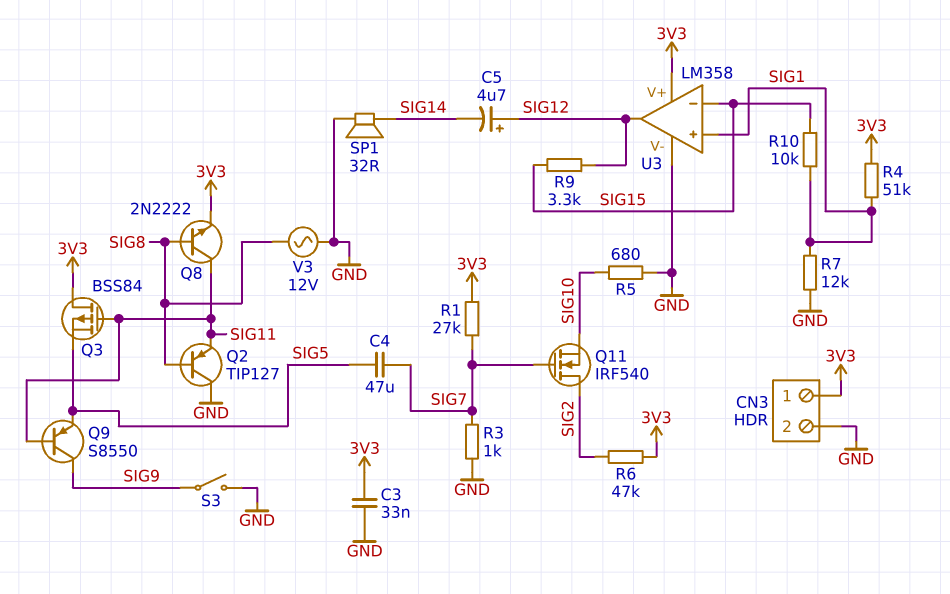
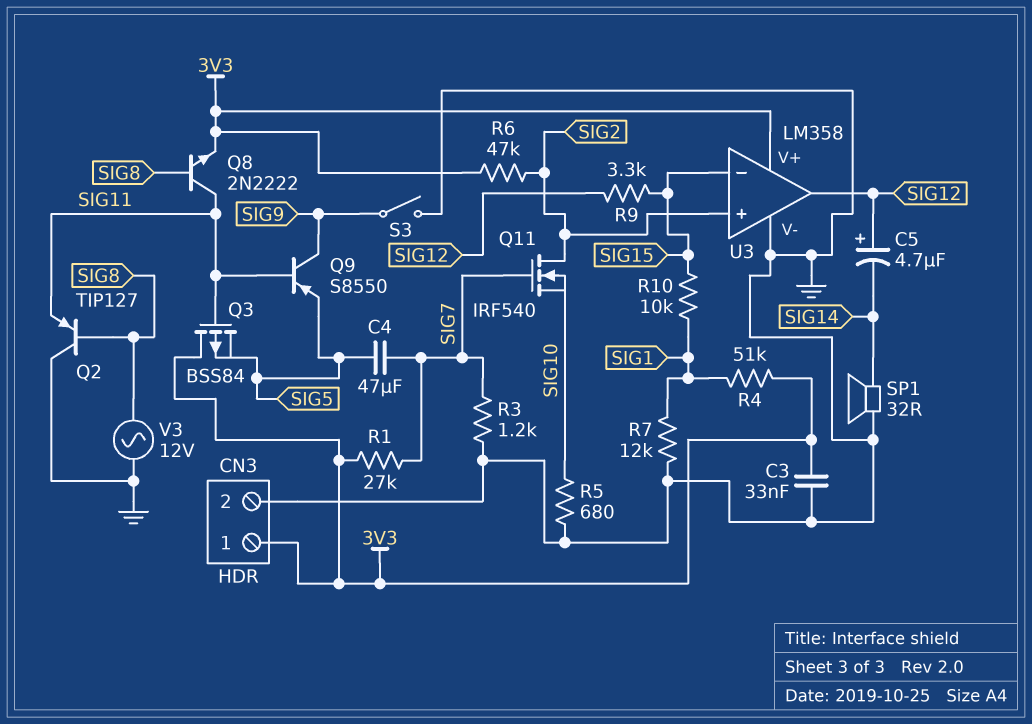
R3: 1k (GND, SIG7) -> 1.2k (GND, SIG7)
U3 pin in+: SIG1 -> SIG2

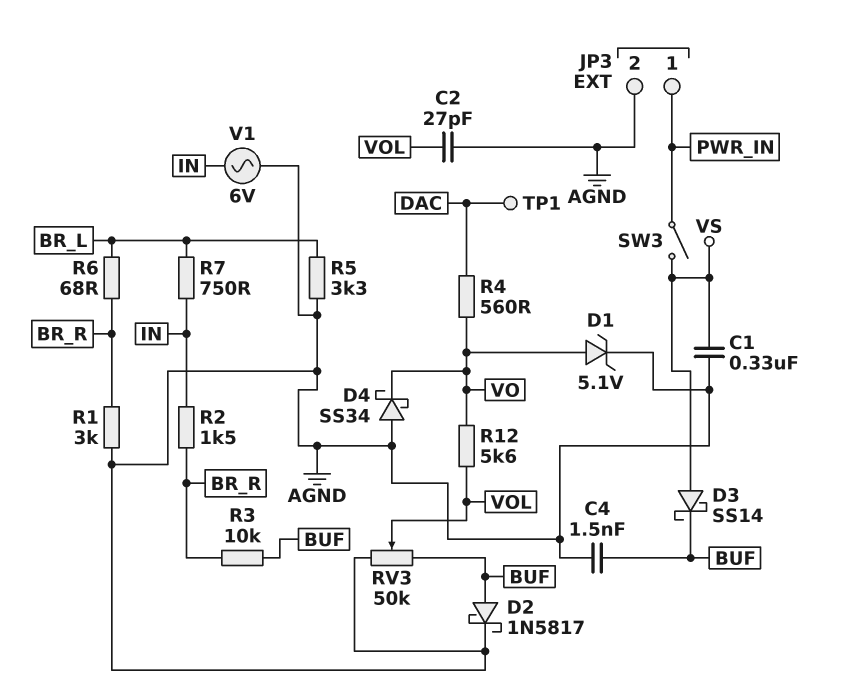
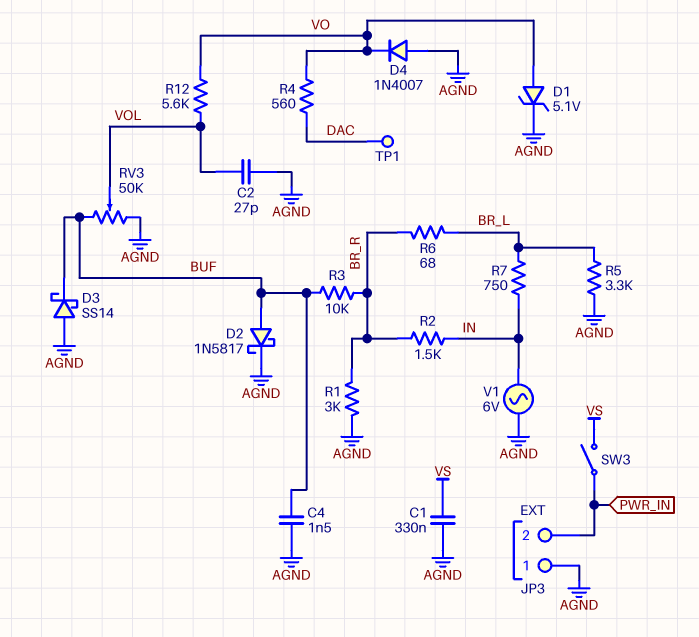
D3: schottky SS14 (A VS, K BUF) -> schottky SS14 (A AGND, K BUF)
D4: schottky SS34 (A AGND, K VO) -> diode 1N4007 (A AGND, K VO)
JP3 pin 1: PWR_IN -> AGND
JP3 pin 2: AGND -> PWR_IN

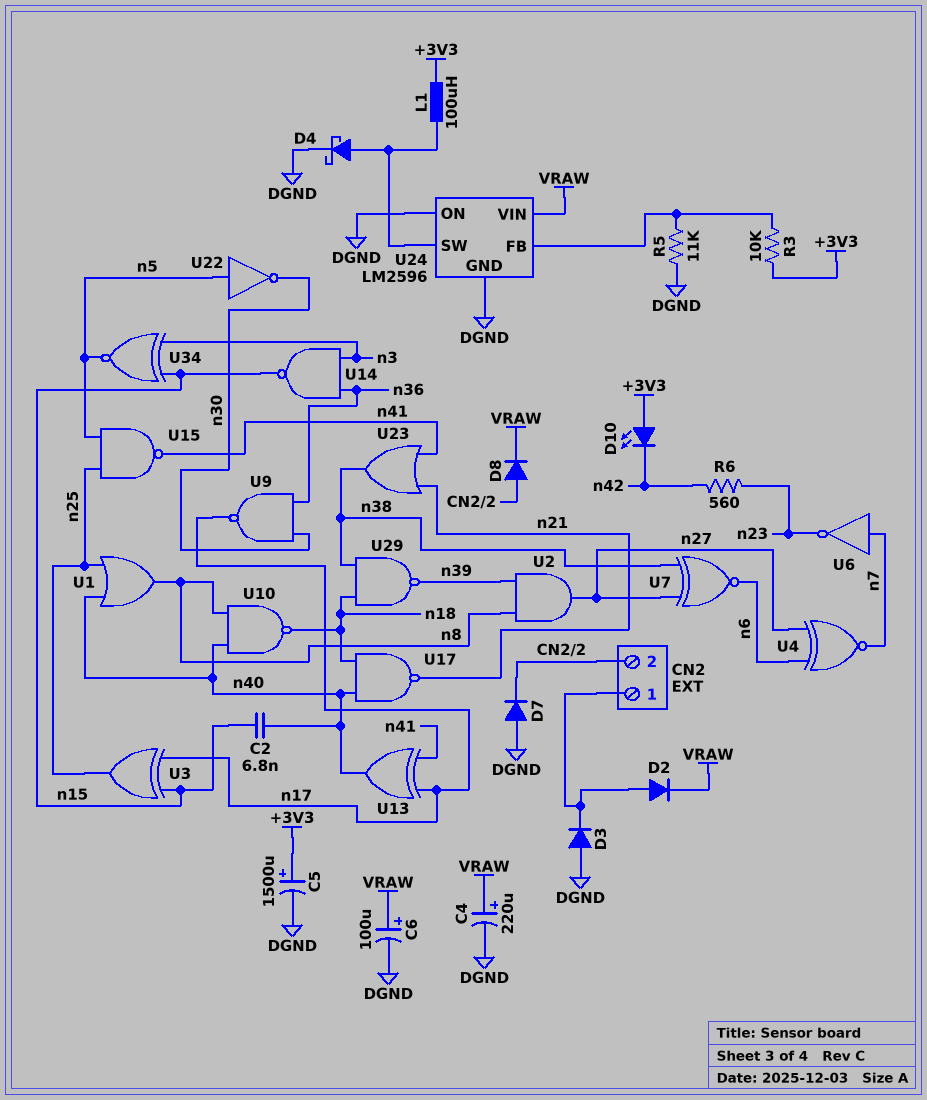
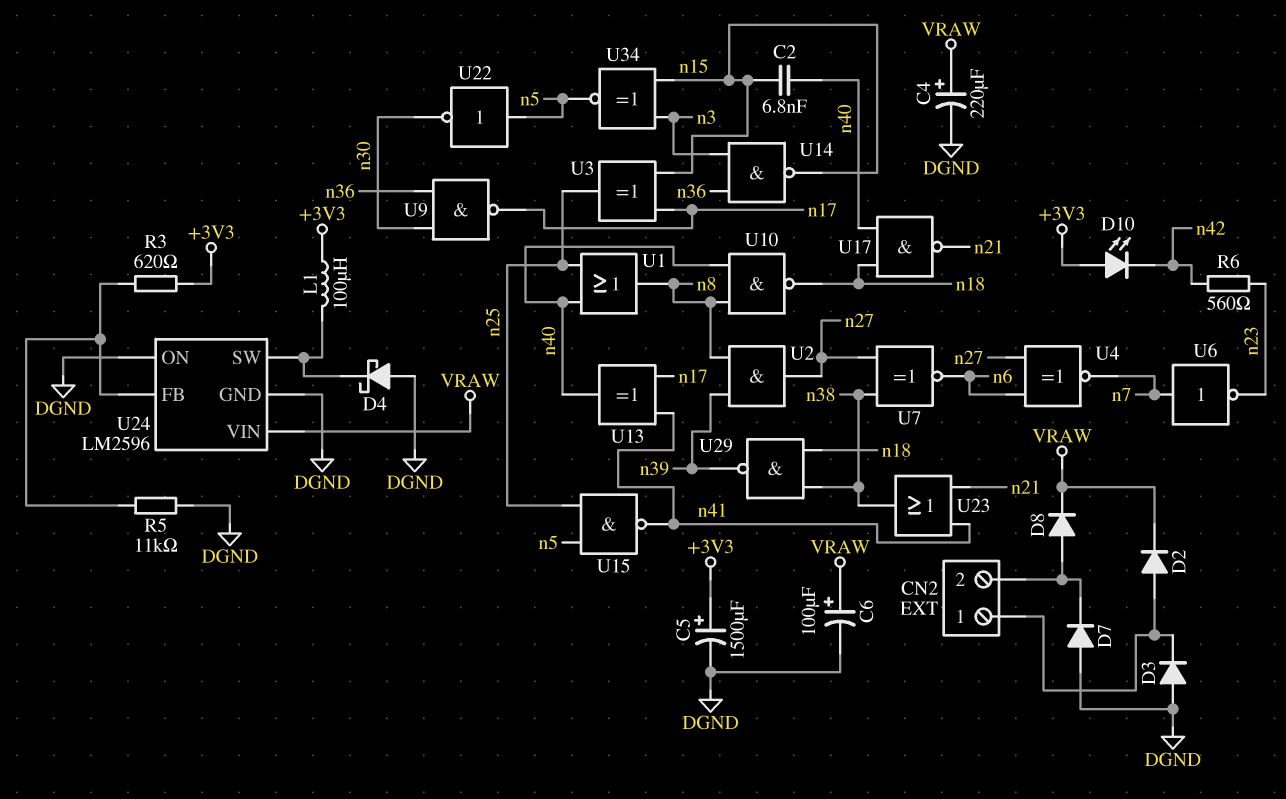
D4: schottky (A U24/SW, K DGND) -> schottky (A DGND, K U24/SW)
R3: 10k (+3V3, U24/FB) -> 620 (+3V3, U24/FB)

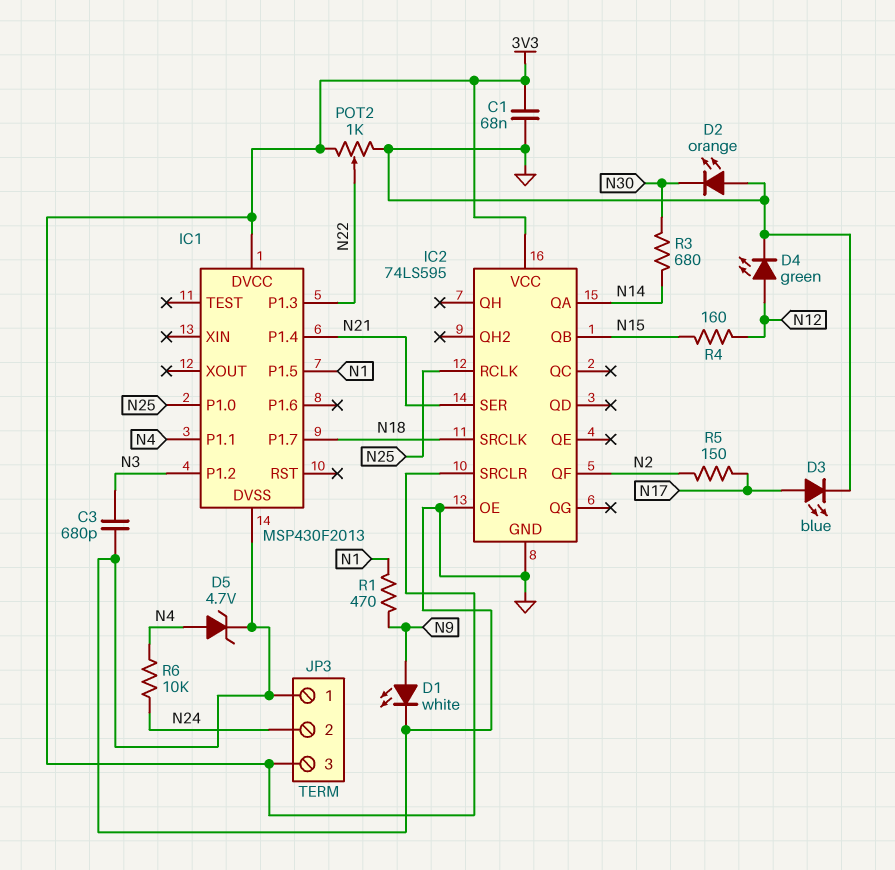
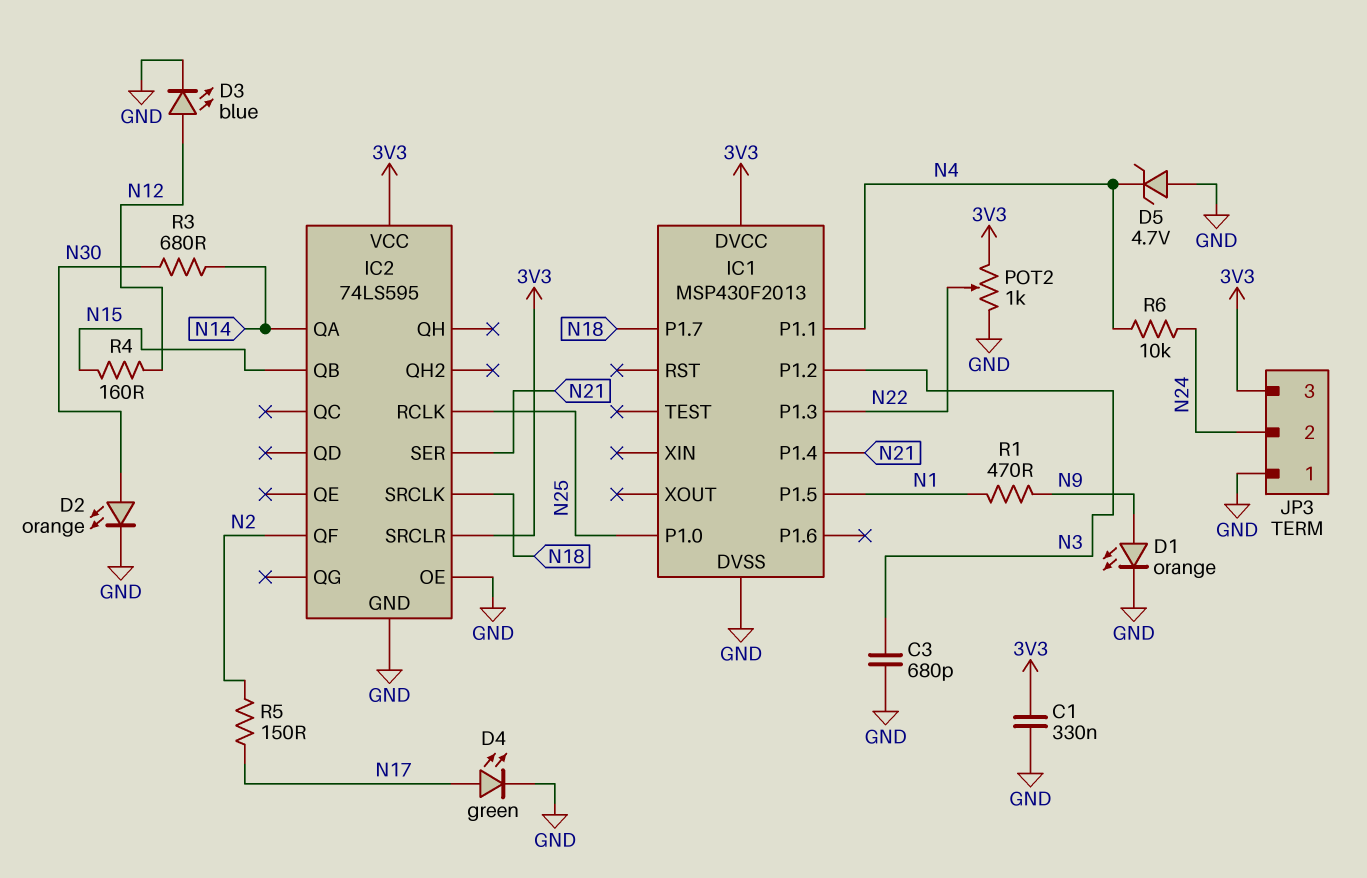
C1: 68nF (3V3, GND) -> 330nF (3V3, GND)
D1: LED white (A N9, K GND) -> LED orange (A N9, K GND)
D2: LED orange (A GND, K N30) -> LED orange (A N30, K GND)
D3: LED blue (A N17, K GND) -> LED blue (A N12, K GND)
D4: LED green (A N12, K GND) -> LED green (A N17, K GND)
D5: zener 4.7V (A N4, K GND) -> zener 4.7V (A GND, K N4)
□ □ □ □
Exercise description — Every record must be returned exactly. Leave its pictures out.

Result of the exercise —
R3: 1k (GND, SIG7) -> 1.2k (GND, SIG7)
U3 pin in+: SIG1 -> SIG2

D3: schottky SS14 (A VS, K BUF) -> schottky SS14 (A AGND, K BUF)
D4: schottky SS34 (A AGND, K VO) -> diode 1N4007 (A AGND, K VO)
JP3 pin 1: PWR_IN -> AGND
JP3 pin 2: AGND -> PWR_IN

D4: schottky (A U24/SW, K DGND) -> schottky (A DGND, K U24/SW)
R3: 10k (+3V3, U24/FB) -> 620 (+3V3, U24/FB)

C1: 68nF (3V3, GND) -> 330nF (3V3, GND)
D1: LED white (A N9, K GND) -> LED orange (A N9, K GND)
D2: LED orange (A GND, K N30) -> LED orange (A N30, K GND)
D3: LED blue (A N17, K GND) -> LED blue (A N12, K GND)
D4: LED green (A N12, K GND) -> LED green (A N17, K GND)
D5: zener 4.7V (A N4, K GND) -> zener 4.7V (A GND, K N4)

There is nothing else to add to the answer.